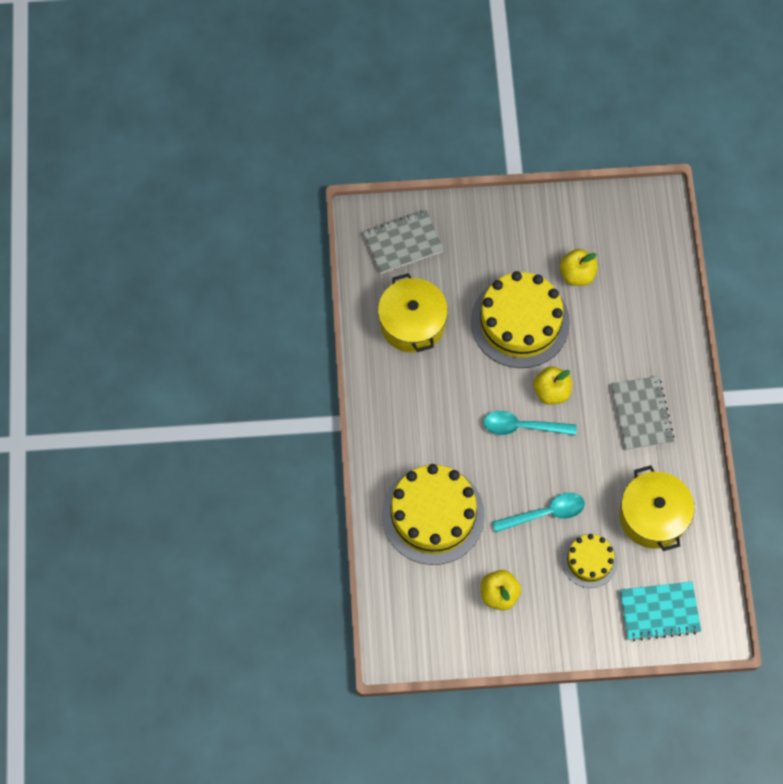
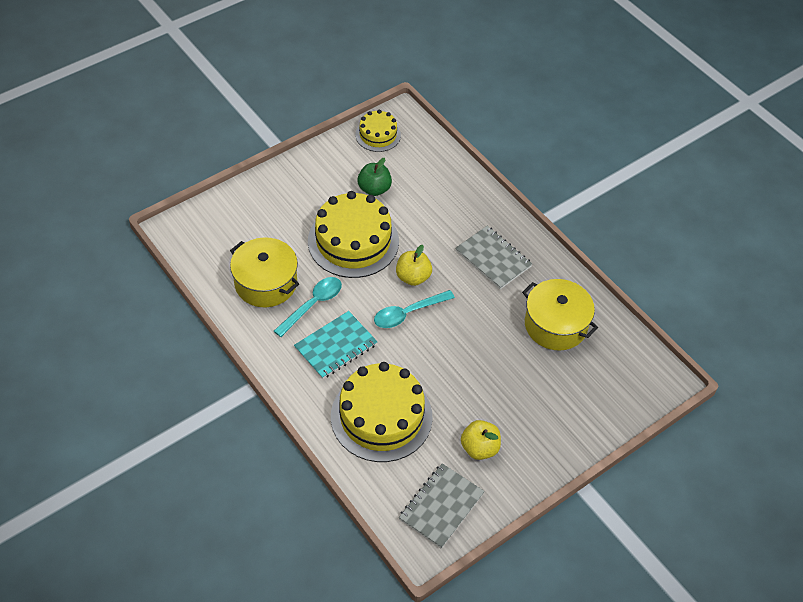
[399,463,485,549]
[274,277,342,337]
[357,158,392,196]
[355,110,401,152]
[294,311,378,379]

--

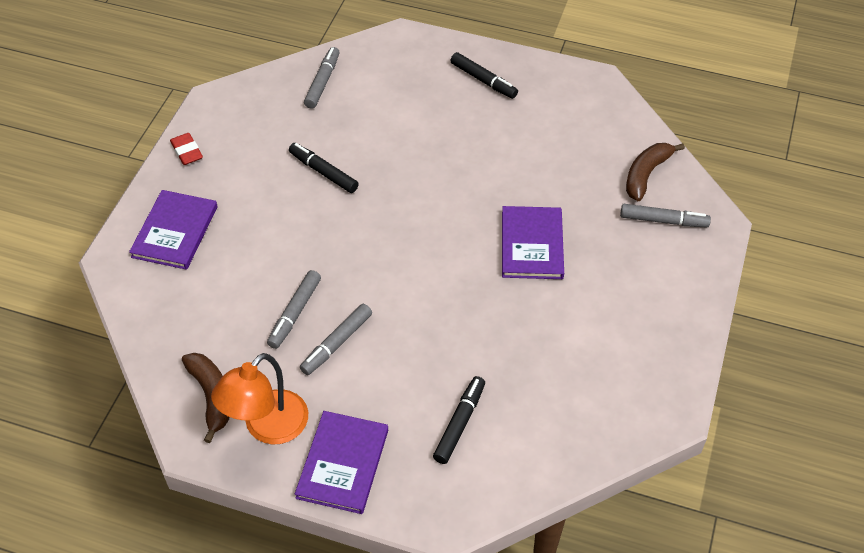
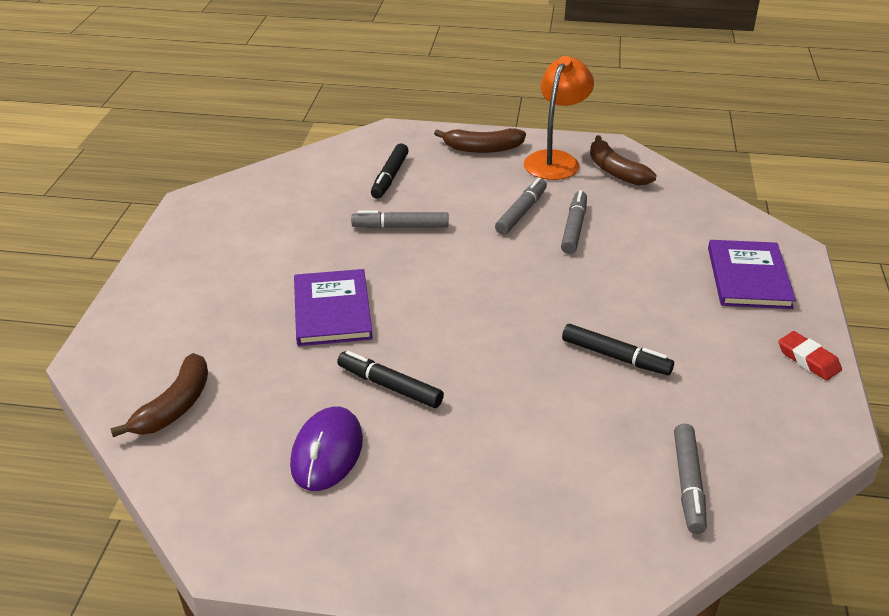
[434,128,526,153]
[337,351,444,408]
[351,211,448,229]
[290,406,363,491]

--

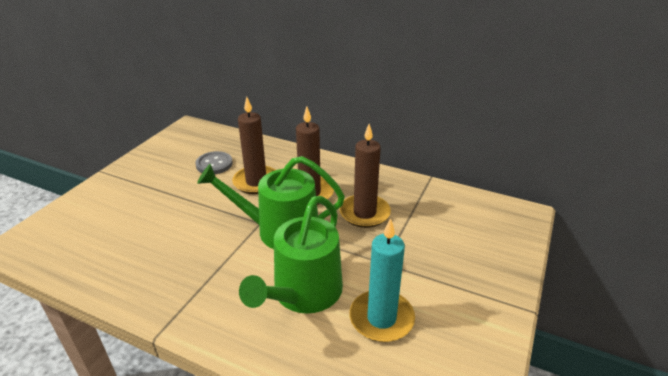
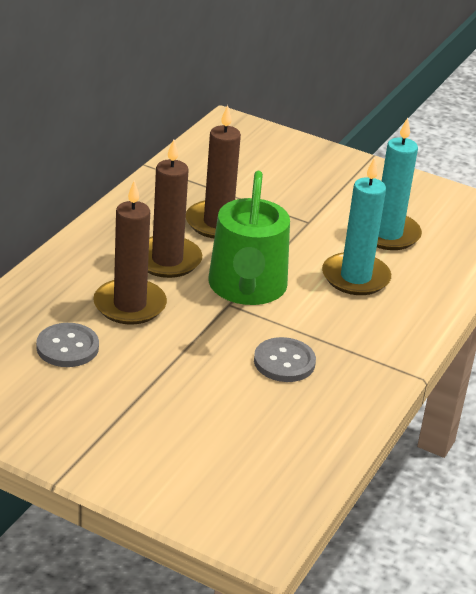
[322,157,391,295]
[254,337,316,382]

--

● **WHAT TO WORK ON**
Send back exactly the lines of the listing above starting at the one with "[399,463,485,549]" and ending at the one with "[294,311,378,379]", inclusive, and no others.

● **OUTPUT FOR THIS EXERCISE**
[399,463,485,549]
[274,277,342,337]
[357,158,392,196]
[355,110,401,152]
[294,311,378,379]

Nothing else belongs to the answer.